What to produce - Every record must be repeated exactly; omit any pictures they contain.

Listed entries -
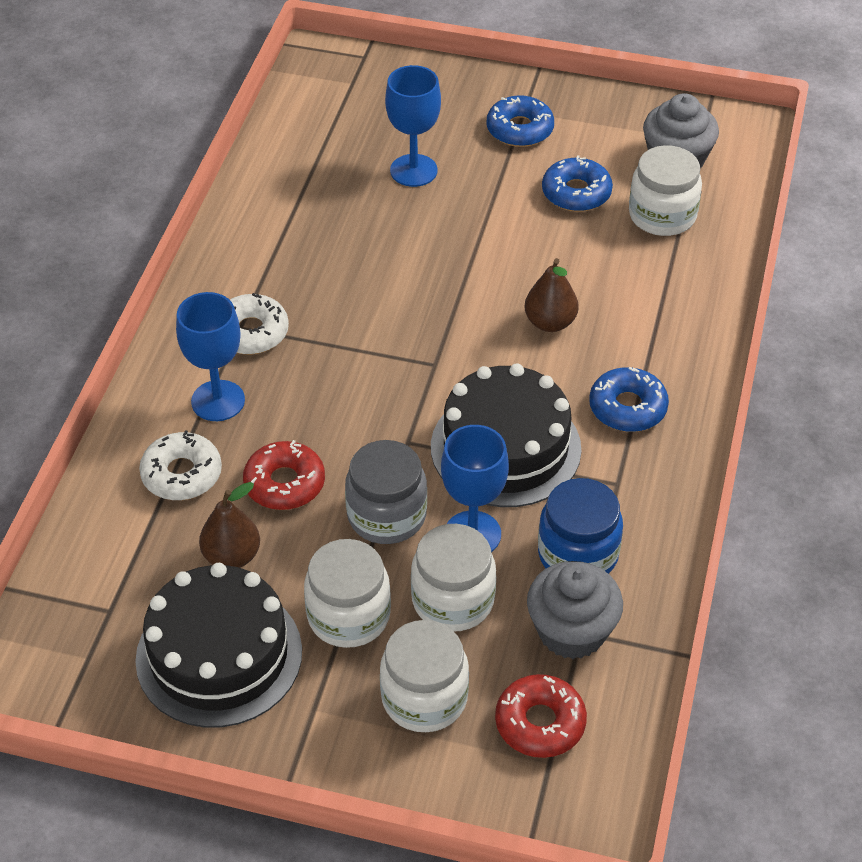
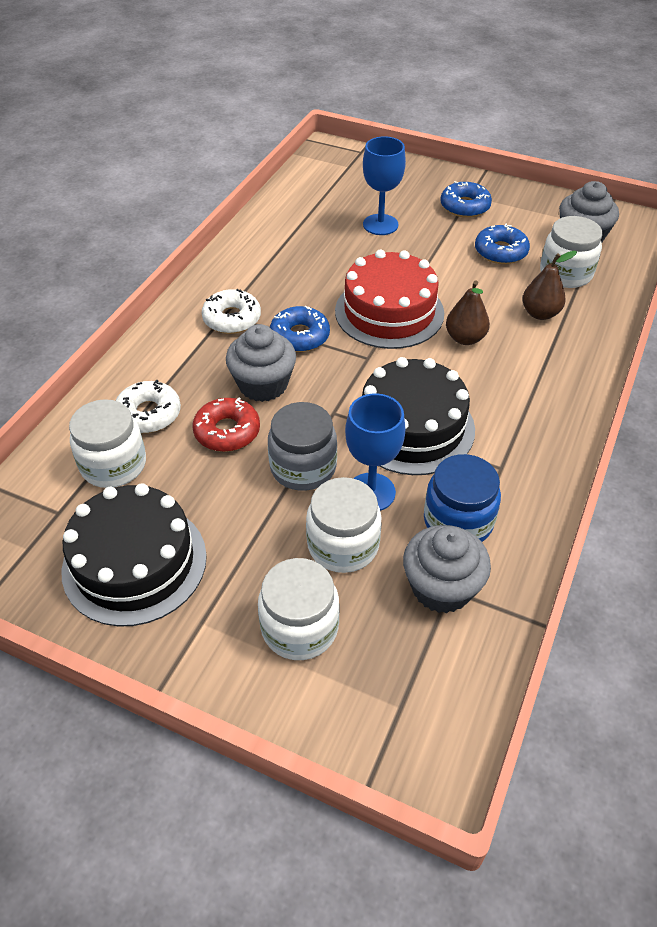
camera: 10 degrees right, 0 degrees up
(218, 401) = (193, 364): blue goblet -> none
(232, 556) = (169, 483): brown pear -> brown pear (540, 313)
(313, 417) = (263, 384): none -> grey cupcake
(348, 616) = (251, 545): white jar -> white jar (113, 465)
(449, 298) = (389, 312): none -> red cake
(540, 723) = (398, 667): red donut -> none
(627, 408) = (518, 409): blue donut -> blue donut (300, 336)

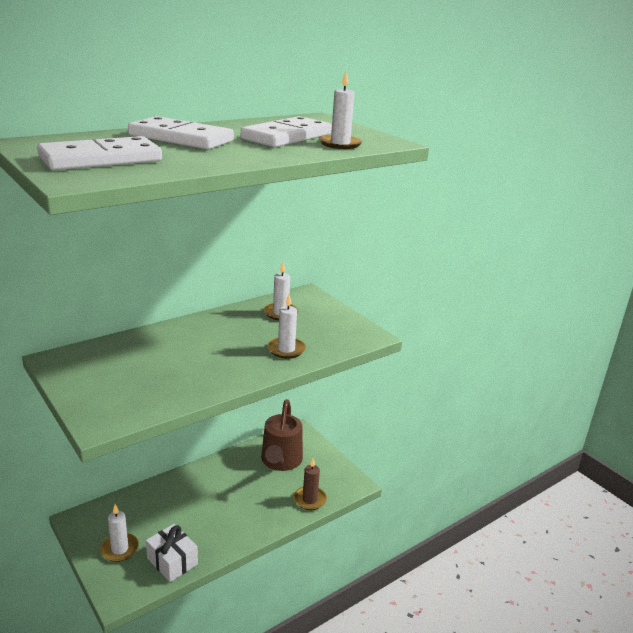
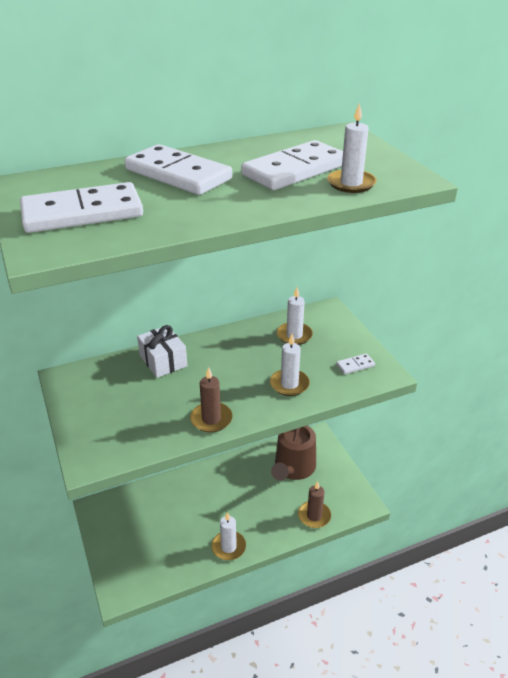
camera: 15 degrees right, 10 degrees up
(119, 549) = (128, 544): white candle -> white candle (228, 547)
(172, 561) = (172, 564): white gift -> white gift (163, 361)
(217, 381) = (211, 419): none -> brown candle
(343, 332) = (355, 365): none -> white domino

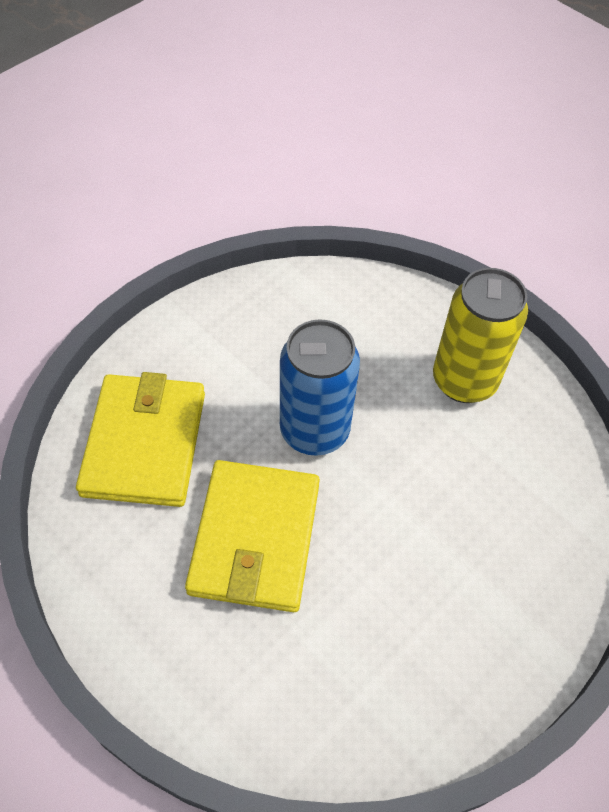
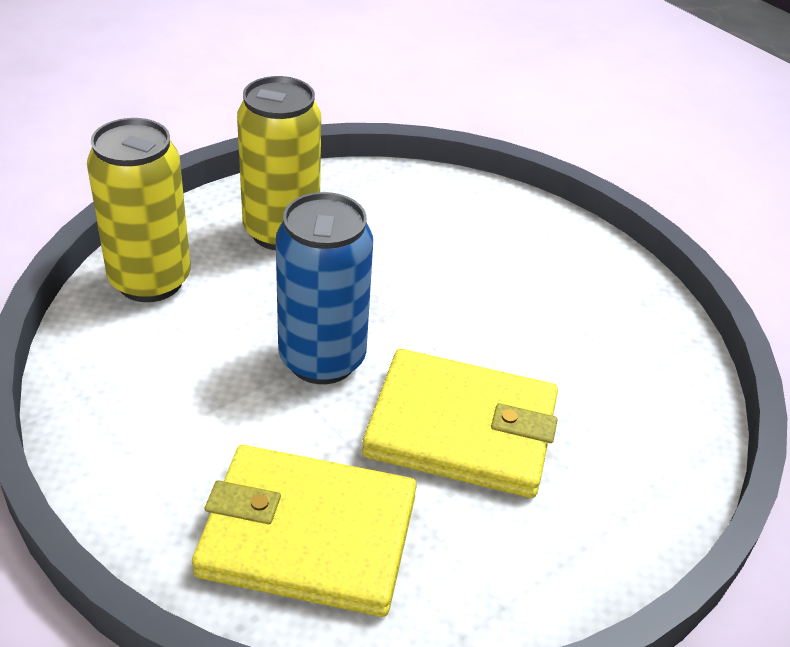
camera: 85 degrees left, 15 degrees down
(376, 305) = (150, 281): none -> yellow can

Output of the exercise -
camera: 10 degrees right, 0 degrees up
(218, 401) = (193, 364): blue goblet -> none
(232, 556) = (169, 483): brown pear -> brown pear (540, 313)
(313, 417) = (263, 384): none -> grey cupcake
(348, 616) = (251, 545): white jar -> white jar (113, 465)
(449, 298) = (389, 312): none -> red cake
(540, 723) = (398, 667): red donut -> none
(627, 408) = (518, 409): blue donut -> blue donut (300, 336)

camera: 15 degrees right, 10 degrees up
(119, 549) = (128, 544): white candle -> white candle (228, 547)
(172, 561) = (172, 564): white gift -> white gift (163, 361)
(217, 381) = (211, 419): none -> brown candle
(343, 332) = (355, 365): none -> white domino

camera: 85 degrees left, 15 degrees down
(376, 305) = (150, 281): none -> yellow can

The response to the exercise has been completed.